Work to complete - Please display every line of the entries below that contains the word "inside". Case counts, so a line with only a different capitalization does not qualify.
********
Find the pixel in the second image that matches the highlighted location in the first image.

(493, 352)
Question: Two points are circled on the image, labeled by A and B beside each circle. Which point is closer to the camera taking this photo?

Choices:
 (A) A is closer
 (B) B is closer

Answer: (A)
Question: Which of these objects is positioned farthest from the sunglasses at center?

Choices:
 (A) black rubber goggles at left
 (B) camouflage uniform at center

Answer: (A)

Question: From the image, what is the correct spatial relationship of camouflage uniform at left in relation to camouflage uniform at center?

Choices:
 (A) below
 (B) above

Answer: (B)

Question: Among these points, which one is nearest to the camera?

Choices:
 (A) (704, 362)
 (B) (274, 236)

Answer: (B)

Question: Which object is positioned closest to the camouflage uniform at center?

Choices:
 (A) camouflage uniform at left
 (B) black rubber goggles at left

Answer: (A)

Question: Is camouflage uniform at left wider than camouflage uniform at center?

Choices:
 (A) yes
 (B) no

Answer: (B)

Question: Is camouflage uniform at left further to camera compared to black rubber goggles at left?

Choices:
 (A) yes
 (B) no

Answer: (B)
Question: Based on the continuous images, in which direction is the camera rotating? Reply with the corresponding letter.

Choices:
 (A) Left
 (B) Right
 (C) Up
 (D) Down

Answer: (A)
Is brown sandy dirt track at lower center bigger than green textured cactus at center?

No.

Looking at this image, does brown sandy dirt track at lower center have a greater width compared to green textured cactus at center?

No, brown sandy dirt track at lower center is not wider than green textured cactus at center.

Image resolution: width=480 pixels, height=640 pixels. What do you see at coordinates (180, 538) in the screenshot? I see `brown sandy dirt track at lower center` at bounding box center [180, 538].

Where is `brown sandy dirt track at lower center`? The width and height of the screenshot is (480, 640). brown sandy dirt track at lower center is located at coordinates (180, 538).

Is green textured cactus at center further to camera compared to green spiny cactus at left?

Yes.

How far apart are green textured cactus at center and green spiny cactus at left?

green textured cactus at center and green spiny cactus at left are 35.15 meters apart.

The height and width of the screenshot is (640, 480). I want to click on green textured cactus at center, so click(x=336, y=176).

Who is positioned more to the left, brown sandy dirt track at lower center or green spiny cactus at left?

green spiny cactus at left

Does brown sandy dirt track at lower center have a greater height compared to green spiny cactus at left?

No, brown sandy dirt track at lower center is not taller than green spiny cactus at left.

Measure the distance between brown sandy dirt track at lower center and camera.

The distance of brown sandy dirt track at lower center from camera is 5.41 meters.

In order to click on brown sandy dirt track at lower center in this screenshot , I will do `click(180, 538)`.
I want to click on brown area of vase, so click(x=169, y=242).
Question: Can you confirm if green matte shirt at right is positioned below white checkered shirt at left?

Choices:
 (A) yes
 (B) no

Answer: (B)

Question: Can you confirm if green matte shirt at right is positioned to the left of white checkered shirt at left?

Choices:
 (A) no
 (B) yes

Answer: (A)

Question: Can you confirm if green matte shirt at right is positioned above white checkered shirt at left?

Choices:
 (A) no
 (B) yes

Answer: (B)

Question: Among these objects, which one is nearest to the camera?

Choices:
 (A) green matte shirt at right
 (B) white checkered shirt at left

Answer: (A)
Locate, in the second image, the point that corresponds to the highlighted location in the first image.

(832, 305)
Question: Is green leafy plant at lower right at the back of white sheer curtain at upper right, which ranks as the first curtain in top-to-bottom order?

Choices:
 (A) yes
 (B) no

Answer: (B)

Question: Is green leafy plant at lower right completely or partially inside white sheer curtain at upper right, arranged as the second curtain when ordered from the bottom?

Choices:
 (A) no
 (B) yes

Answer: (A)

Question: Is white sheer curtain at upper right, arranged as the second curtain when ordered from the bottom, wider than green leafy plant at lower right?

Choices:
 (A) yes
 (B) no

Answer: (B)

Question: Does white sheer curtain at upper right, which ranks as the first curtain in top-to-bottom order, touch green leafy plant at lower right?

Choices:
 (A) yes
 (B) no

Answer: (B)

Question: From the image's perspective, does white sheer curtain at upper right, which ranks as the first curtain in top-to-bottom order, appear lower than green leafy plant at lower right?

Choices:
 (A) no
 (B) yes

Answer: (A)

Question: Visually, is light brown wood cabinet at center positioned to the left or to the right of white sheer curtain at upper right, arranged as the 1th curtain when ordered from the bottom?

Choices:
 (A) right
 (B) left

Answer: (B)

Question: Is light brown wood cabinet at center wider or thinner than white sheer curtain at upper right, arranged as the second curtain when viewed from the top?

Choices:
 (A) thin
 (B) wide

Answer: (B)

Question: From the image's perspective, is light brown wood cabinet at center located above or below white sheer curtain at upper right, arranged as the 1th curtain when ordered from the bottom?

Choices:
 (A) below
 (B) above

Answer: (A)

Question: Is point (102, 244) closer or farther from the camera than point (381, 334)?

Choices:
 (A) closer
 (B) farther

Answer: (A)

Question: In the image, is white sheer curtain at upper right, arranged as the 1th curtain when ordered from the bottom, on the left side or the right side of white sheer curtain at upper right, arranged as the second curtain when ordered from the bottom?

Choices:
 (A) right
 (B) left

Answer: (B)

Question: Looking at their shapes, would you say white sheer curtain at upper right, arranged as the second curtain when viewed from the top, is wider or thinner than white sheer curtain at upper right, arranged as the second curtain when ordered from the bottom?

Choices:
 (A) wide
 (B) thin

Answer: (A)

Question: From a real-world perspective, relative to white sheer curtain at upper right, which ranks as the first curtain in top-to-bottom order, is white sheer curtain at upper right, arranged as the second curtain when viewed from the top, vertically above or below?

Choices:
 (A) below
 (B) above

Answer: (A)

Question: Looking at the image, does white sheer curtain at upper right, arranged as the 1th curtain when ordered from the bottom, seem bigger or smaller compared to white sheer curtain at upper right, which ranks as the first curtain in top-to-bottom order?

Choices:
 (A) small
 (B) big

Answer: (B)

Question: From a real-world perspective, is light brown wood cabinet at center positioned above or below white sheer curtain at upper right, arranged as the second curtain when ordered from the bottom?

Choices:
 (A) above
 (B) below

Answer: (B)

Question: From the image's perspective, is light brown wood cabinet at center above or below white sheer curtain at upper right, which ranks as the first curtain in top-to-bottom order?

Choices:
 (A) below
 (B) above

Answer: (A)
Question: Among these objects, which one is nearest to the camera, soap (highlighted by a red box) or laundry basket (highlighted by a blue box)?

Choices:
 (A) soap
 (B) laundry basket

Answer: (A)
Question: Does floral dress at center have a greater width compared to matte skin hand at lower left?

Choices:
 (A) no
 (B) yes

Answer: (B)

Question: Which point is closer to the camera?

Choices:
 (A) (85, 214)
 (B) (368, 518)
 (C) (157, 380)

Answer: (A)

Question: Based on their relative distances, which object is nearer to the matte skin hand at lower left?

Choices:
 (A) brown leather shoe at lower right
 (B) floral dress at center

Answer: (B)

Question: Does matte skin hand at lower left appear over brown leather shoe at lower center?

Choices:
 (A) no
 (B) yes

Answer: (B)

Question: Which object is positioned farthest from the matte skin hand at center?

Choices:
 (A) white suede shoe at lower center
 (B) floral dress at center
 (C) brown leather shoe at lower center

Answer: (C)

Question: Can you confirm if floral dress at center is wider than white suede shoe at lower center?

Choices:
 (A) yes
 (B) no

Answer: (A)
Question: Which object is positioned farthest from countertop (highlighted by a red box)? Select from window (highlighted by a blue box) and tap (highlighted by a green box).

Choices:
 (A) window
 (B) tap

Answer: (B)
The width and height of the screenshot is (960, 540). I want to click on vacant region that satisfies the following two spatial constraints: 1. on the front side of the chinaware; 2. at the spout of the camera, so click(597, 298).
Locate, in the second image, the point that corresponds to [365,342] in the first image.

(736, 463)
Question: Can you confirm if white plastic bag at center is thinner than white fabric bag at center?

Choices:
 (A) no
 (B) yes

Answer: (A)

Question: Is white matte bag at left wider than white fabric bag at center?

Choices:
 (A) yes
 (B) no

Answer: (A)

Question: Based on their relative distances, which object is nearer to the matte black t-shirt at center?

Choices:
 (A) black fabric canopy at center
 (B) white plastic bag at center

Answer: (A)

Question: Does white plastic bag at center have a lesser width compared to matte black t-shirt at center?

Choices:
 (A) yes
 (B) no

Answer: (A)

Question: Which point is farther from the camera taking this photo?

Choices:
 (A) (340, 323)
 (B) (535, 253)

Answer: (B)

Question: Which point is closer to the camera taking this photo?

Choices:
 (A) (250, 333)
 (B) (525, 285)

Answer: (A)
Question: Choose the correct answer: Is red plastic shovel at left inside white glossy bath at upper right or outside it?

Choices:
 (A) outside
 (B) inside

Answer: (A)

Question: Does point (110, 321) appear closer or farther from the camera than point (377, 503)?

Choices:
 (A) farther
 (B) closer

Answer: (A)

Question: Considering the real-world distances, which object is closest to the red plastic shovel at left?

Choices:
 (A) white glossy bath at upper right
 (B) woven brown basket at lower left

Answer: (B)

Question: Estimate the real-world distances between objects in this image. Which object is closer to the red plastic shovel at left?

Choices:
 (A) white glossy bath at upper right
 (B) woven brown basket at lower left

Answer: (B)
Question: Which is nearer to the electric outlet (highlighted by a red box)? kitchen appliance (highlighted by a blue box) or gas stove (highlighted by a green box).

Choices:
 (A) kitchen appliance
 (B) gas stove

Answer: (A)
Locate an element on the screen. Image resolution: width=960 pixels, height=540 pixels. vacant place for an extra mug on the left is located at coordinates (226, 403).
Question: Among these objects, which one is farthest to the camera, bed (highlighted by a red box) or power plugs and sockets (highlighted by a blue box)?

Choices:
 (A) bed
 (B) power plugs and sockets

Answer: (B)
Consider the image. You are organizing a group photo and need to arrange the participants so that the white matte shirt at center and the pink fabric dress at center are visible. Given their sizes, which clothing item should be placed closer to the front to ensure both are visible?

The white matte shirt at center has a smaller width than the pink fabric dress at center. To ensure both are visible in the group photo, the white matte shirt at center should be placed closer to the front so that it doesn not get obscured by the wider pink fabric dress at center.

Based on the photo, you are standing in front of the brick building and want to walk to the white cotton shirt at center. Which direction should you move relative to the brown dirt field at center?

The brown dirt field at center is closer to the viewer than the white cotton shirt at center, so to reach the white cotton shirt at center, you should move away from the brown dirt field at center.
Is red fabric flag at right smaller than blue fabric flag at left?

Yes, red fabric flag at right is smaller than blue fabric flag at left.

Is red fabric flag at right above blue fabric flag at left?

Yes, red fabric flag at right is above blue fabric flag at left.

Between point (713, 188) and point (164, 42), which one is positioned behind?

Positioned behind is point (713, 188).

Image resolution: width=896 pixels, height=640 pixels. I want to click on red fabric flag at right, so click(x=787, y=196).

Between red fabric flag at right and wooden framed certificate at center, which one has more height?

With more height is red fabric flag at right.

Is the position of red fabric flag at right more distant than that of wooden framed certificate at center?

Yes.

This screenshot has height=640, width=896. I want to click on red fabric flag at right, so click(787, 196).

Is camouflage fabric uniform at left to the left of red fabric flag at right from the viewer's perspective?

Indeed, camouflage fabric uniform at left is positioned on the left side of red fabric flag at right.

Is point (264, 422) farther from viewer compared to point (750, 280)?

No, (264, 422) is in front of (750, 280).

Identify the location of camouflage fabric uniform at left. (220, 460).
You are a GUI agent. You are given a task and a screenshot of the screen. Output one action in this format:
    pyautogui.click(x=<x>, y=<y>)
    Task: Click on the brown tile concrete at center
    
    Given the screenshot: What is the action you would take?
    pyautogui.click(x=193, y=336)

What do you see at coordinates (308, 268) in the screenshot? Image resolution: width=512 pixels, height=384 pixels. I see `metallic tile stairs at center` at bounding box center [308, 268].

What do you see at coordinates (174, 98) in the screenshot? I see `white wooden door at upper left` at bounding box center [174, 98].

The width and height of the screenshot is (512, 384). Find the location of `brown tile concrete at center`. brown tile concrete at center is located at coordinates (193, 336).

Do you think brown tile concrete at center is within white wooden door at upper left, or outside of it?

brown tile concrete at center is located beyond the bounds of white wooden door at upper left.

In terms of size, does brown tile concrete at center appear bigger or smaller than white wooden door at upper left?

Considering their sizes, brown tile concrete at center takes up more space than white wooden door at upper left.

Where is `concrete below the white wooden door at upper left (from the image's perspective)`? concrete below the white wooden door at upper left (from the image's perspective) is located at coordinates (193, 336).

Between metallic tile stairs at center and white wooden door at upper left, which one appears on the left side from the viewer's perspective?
********
Answer area -
Question: Is green leafy plant at lower right completely or partially inside white sheer curtain at upper right, arranged as the second curtain when ordered from the bottom?
Question: Choose the correct answer: Is red plastic shovel at left inside white glossy bath at upper right or outside it?
 (B) inside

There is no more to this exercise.